■ Your assignment:
Of the entries below, copy only those lines that contain the word "yellow".

[Coordinate-based object records]
******************************
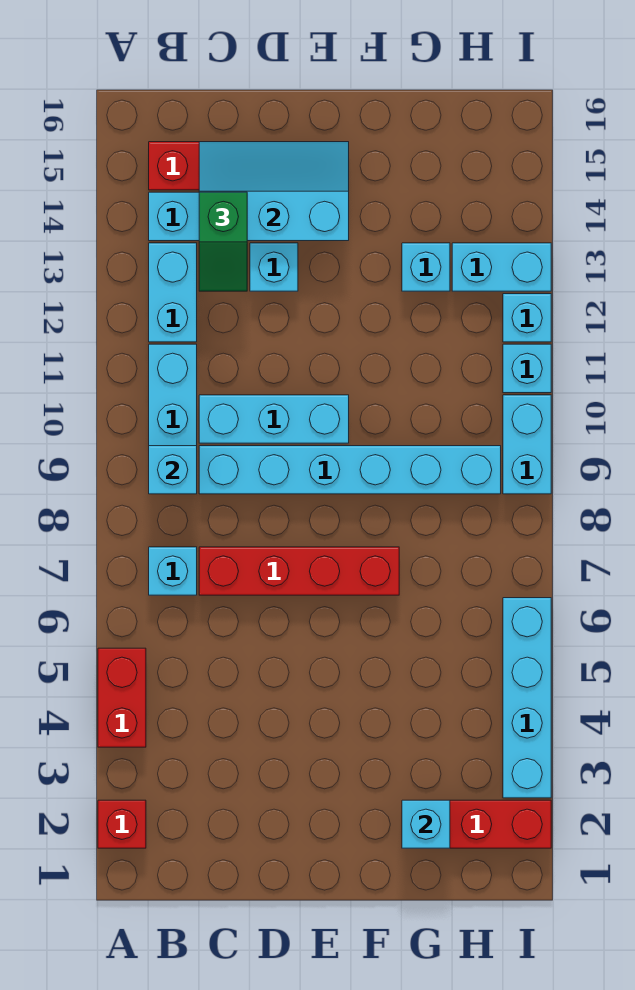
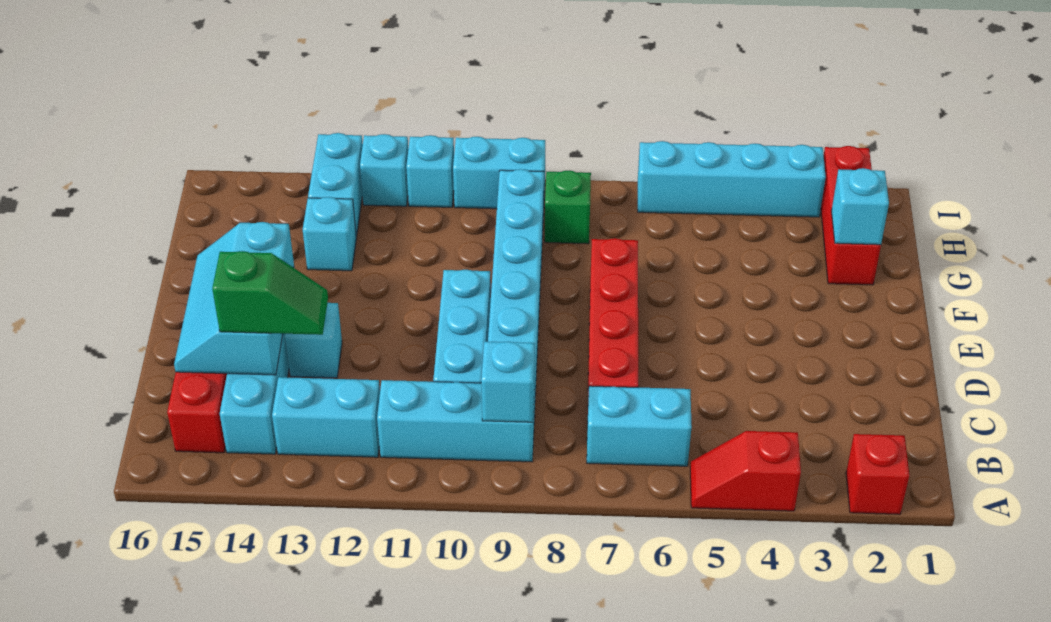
red brick A4:A5 level 1 -> red slope A4:A5 level 1 top 4
cyan brick B7 level 1 -> cyan brick B6:B7 level 1
none -> green brick H8 level 1

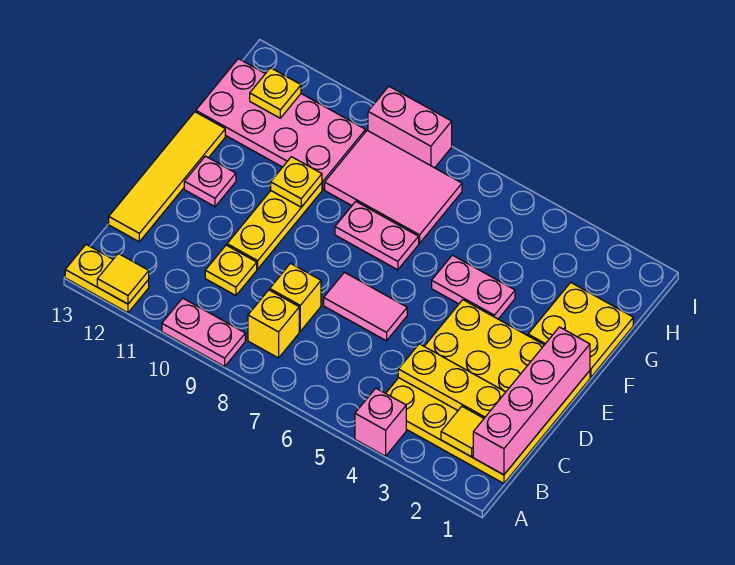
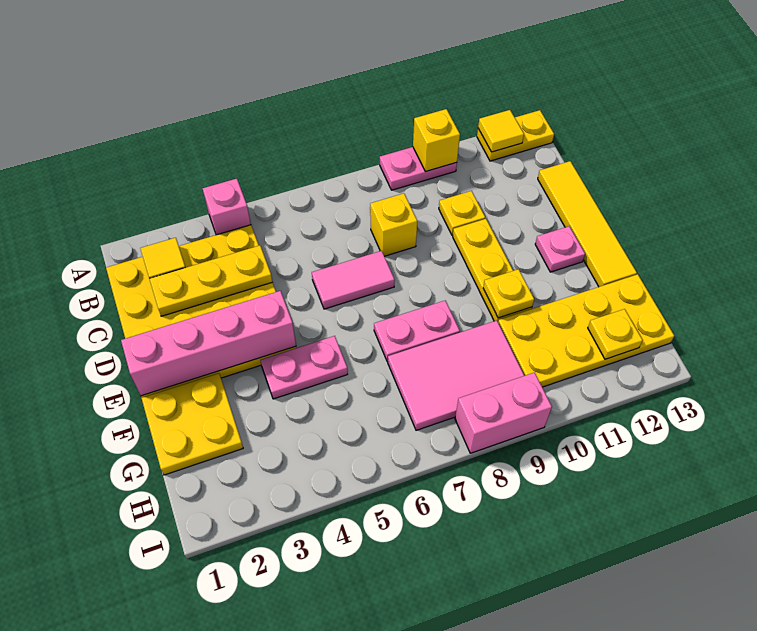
pink brick B1:E1 level 2 -> pink brick E1:E4 level 2
yellow brick B8 level 1 -> yellow brick A10 level 2
pink plate G10:H13 level 1 -> yellow plate G10:H13 level 1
******************************
■ Task solution:
yellow brick B8 level 1 -> yellow brick A10 level 2
pink plate G10:H13 level 1 -> yellow plate G10:H13 level 1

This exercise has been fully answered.